Instructions for the task: Given the records below, set each one down again exactly as it reads.

Input material:
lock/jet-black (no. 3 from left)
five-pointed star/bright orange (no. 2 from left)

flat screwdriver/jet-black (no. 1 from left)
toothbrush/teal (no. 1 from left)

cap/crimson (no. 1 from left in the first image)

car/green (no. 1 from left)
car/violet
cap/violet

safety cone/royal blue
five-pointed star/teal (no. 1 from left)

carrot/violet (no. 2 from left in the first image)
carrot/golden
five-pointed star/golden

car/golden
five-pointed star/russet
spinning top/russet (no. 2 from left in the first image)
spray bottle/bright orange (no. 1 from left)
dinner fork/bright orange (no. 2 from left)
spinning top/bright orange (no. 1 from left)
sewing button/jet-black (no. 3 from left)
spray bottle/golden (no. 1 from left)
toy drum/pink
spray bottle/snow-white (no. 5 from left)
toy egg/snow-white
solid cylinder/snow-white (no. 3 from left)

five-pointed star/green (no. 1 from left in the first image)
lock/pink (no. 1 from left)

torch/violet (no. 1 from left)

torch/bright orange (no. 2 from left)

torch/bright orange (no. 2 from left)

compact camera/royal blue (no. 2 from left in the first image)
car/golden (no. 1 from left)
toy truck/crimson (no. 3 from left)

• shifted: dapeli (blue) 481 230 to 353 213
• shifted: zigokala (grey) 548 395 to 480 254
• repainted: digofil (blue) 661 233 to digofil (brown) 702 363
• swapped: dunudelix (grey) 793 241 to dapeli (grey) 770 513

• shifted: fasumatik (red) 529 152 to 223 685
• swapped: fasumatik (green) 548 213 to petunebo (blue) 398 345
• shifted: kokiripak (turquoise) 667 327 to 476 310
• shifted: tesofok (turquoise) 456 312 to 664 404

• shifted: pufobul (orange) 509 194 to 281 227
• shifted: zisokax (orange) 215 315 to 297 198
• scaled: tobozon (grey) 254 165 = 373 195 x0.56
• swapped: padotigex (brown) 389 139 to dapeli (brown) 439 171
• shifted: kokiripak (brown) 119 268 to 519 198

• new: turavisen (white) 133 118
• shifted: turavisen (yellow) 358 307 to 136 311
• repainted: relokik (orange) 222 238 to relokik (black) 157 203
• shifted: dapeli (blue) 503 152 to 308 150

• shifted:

Result:
lock/jet-black (no. 3 from left)
five-pointed star/bright orange (no. 2 from left)

flat screwdriver/jet-black (no. 1 from left)
toothbrush/teal (no. 1 from left)

cap/crimson (no. 1 from left in the first image)

car/green (no. 1 from left)
car/violet
cap/violet

safety cone/royal blue
five-pointed star/teal (no. 1 from left)

carrot/violet (no. 2 from left in the first image)
carrot/golden
five-pointed star/golden

car/golden
five-pointed star/russet
spinning top/russet (no. 2 from left in the first image)
spray bottle/bright orange (no. 1 from left)
dinner fork/bright orange (no. 2 from left)
spinning top/bright orange (no. 1 from left)
sewing button/jet-black (no. 3 from left)
spray bottle/golden (no. 1 from left)
toy drum/pink
spray bottle/snow-white (no. 5 from left)
toy egg/snow-white
solid cylinder/snow-white (no. 3 from left)

five-pointed star/green (no. 1 from left in the first image)
lock/pink (no. 1 from left)

torch/violet (no. 1 from left)

torch/bright orange (no. 2 from left)

torch/bright orange (no. 2 from left)

compact camera/royal blue (no. 2 from left in the first image)
car/golden (no. 1 from left)
toy truck/crimson (no. 3 from left)

• shifted: dapeli (blue) 481 230 to 353 213
• shifted: zigokala (grey) 548 395 to 480 254
• repainted: digofil (blue) 661 233 to digofil (brown) 702 363
• swapped: dunudelix (grey) 793 241 to dapeli (grey) 770 513

• shifted: fasumatik (red) 529 152 to 223 685
• swapped: fasumatik (green) 548 213 to petunebo (blue) 398 345
• shifted: kokiripak (turquoise) 667 327 to 476 310
• shifted: tesofok (turquoise) 456 312 to 664 404

• shifted: pufobul (orange) 509 194 to 281 227
• shifted: zisokax (orange) 215 315 to 297 198
• scaled: tobozon (grey) 254 165 = 373 195 x0.56
• swapped: padotigex (brown) 389 139 to dapeli (brown) 439 171
• shifted: kokiripak (brown) 119 268 to 519 198

• new: turavisen (white) 133 118
• shifted: turavisen (yellow) 358 307 to 136 311
• repainted: relokik (orange) 222 238 to relokik (black) 157 203
• shifted: dapeli (blue) 503 152 to 308 150

• shifted:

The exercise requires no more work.